Data for processing:
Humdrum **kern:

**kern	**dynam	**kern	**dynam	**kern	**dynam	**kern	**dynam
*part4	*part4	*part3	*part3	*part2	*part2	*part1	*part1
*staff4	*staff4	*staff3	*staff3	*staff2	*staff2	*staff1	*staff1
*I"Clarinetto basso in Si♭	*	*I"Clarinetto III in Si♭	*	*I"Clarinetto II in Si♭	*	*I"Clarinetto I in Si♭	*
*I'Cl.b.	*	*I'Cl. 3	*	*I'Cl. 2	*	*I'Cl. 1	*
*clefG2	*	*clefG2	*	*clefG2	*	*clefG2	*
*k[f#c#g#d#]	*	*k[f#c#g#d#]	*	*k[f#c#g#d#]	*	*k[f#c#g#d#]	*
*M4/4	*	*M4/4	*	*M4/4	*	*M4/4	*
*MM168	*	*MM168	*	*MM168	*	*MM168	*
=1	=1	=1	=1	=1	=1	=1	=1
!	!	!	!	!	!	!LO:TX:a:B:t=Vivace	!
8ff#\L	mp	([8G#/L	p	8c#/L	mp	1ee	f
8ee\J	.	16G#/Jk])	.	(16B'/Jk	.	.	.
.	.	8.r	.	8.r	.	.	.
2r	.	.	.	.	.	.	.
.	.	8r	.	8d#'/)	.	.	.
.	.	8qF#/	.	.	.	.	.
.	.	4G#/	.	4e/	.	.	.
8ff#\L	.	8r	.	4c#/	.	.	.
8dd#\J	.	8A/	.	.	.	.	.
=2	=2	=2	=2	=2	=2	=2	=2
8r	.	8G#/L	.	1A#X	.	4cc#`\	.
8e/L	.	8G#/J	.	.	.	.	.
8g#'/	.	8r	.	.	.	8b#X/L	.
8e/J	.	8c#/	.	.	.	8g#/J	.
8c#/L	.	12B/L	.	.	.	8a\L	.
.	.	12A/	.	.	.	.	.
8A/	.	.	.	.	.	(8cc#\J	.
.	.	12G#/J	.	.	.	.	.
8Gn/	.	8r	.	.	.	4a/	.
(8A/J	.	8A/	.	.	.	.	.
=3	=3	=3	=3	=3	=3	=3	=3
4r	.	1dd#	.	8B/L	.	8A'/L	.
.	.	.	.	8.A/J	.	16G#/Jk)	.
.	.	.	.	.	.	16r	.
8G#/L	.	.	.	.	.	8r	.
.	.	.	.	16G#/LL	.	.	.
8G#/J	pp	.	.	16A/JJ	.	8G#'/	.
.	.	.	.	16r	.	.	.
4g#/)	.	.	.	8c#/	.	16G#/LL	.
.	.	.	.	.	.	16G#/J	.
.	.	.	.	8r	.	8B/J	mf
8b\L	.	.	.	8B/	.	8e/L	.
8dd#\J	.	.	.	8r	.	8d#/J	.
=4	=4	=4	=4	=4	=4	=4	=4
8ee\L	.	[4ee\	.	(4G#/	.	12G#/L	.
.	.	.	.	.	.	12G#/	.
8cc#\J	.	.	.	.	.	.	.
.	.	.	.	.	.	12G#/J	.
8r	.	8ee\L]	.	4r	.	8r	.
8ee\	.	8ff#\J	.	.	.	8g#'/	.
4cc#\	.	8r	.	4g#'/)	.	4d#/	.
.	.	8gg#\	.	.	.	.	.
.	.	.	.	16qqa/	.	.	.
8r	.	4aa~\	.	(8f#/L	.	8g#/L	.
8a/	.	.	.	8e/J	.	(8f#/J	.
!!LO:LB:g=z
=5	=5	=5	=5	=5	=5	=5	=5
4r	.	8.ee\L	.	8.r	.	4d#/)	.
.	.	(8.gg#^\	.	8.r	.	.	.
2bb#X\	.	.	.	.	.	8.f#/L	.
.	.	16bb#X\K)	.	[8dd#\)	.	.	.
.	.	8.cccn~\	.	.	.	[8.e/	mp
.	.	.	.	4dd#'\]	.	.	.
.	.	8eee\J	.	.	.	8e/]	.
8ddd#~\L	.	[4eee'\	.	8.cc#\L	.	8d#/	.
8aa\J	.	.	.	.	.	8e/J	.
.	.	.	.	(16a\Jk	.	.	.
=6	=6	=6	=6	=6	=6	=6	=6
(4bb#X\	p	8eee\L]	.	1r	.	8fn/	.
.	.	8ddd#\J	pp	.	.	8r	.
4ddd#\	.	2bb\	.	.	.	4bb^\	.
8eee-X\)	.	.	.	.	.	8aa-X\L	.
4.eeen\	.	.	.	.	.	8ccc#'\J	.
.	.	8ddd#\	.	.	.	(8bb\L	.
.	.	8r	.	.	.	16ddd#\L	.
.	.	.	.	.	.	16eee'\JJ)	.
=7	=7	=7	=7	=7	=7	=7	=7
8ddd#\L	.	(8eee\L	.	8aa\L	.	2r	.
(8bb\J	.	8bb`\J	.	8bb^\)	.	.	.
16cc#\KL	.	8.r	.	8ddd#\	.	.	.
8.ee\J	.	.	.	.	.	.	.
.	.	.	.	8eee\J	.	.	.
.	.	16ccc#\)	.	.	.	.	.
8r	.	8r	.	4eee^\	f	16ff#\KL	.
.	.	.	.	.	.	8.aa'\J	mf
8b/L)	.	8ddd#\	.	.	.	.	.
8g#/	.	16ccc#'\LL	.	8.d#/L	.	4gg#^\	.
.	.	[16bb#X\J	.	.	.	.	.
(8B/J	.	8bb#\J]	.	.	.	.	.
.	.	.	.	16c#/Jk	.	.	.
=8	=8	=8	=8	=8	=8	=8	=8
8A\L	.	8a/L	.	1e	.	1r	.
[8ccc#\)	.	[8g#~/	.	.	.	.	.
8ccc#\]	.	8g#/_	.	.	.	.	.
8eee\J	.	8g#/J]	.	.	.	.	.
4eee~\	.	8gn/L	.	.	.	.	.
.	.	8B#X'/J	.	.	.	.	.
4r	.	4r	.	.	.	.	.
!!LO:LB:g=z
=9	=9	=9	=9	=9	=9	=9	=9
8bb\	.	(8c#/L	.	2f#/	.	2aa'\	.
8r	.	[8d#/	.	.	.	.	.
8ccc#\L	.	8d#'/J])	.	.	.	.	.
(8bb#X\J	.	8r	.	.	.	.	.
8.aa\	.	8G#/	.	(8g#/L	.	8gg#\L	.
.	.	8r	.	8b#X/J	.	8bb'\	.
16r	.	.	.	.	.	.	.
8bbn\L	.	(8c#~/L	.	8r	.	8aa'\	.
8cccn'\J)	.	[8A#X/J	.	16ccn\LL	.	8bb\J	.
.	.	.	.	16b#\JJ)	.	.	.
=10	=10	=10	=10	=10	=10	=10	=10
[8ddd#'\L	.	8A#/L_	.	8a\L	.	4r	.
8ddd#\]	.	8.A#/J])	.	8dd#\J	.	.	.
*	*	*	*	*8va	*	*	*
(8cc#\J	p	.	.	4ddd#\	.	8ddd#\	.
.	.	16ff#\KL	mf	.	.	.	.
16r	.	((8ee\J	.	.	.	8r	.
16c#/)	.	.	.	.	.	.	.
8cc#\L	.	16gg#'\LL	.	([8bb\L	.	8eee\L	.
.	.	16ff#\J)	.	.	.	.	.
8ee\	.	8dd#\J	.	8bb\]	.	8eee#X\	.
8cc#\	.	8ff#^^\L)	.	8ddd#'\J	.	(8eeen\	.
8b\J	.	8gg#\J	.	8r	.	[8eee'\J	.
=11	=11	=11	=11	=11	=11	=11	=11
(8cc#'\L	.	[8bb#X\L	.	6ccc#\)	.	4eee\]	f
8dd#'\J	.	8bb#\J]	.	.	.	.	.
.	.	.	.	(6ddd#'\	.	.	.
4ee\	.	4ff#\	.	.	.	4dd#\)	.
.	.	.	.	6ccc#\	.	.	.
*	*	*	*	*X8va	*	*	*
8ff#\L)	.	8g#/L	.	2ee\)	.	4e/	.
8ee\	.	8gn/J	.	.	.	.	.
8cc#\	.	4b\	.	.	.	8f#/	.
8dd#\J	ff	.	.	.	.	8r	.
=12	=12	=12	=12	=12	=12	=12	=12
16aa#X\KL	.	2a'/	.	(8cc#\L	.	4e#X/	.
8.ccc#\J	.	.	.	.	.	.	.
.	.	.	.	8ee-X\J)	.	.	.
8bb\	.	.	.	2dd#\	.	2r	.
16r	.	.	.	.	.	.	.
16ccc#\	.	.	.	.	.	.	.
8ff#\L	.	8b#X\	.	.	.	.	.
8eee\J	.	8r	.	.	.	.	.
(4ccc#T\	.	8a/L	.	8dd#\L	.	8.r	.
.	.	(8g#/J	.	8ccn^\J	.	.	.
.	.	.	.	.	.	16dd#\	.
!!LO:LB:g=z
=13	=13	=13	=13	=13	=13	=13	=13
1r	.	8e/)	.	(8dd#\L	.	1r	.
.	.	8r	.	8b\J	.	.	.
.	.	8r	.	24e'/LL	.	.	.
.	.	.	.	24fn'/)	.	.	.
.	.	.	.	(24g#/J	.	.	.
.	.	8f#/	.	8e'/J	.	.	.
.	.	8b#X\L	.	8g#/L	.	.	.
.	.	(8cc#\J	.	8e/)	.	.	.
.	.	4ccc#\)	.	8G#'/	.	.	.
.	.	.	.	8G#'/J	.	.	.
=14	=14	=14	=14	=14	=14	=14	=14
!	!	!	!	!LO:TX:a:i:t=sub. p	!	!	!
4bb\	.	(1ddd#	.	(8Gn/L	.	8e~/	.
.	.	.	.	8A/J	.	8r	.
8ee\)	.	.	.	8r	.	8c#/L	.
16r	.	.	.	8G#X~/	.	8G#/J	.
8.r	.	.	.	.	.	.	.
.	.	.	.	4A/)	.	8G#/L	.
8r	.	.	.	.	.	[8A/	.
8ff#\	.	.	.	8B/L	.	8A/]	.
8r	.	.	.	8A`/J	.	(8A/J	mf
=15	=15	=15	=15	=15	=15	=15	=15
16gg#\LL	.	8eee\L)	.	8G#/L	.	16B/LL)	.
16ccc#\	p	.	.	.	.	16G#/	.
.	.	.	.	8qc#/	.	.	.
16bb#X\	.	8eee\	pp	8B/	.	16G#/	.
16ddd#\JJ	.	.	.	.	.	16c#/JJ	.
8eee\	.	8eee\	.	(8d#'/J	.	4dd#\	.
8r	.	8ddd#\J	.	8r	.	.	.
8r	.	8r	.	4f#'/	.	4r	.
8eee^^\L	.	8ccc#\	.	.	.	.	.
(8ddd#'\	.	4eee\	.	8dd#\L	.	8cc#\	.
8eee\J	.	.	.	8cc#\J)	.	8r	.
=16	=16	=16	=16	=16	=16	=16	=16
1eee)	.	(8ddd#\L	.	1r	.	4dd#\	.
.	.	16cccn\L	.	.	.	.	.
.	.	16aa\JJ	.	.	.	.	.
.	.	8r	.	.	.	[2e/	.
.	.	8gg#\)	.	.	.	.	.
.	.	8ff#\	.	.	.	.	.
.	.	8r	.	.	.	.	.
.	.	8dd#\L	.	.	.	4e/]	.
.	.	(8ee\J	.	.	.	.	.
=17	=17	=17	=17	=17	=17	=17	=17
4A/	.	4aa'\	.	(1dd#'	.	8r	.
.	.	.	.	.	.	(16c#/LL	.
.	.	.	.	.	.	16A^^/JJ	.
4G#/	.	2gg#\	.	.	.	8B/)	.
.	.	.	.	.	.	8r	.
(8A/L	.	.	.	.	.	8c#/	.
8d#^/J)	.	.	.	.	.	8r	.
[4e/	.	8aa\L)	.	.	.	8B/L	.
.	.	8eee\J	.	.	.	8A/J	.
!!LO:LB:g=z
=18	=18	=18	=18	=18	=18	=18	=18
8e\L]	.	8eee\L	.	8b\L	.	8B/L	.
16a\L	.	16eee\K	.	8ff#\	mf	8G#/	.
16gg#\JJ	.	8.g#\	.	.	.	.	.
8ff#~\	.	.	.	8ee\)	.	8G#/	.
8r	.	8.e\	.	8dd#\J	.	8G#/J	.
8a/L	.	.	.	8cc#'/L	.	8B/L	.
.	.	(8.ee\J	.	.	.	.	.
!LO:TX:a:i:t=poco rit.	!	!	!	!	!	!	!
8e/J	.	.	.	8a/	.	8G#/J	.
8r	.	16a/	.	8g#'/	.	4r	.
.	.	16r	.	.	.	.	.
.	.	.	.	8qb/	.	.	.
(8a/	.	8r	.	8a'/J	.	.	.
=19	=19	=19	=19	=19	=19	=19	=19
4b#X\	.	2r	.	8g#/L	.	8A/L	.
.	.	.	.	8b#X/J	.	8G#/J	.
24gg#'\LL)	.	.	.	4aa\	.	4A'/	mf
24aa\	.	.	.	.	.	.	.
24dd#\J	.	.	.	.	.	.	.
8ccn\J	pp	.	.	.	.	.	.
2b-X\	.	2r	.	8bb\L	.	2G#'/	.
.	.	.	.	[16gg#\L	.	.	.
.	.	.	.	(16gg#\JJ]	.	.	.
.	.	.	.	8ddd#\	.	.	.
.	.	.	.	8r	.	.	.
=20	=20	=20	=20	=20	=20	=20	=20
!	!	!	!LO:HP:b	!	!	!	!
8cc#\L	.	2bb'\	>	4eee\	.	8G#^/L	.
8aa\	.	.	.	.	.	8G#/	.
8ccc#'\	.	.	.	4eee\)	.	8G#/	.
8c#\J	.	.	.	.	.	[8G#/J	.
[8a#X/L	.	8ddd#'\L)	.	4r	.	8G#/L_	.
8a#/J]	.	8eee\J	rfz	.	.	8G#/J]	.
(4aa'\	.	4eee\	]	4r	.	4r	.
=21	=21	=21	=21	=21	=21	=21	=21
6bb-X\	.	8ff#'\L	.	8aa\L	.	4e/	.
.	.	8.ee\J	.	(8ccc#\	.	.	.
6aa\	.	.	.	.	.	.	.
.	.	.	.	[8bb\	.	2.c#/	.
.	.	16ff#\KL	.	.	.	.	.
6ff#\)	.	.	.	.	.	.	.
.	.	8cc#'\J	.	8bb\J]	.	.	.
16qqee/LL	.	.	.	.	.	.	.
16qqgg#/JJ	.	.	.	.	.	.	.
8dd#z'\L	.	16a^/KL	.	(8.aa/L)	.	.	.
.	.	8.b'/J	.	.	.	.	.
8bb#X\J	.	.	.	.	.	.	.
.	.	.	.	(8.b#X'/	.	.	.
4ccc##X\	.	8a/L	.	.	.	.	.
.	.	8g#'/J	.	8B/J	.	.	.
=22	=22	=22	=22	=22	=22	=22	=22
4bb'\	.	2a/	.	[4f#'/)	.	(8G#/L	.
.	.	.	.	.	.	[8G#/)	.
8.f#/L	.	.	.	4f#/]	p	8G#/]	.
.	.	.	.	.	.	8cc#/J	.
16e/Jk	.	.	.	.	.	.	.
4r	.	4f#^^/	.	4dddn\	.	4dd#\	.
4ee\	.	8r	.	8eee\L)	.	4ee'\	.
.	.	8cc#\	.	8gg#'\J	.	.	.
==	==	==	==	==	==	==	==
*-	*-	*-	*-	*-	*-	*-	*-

Direction:
Count the lines in the rows above that contain the string "kern", treating uppercase and lowercase as different, and give only the number.

Result for this task:
2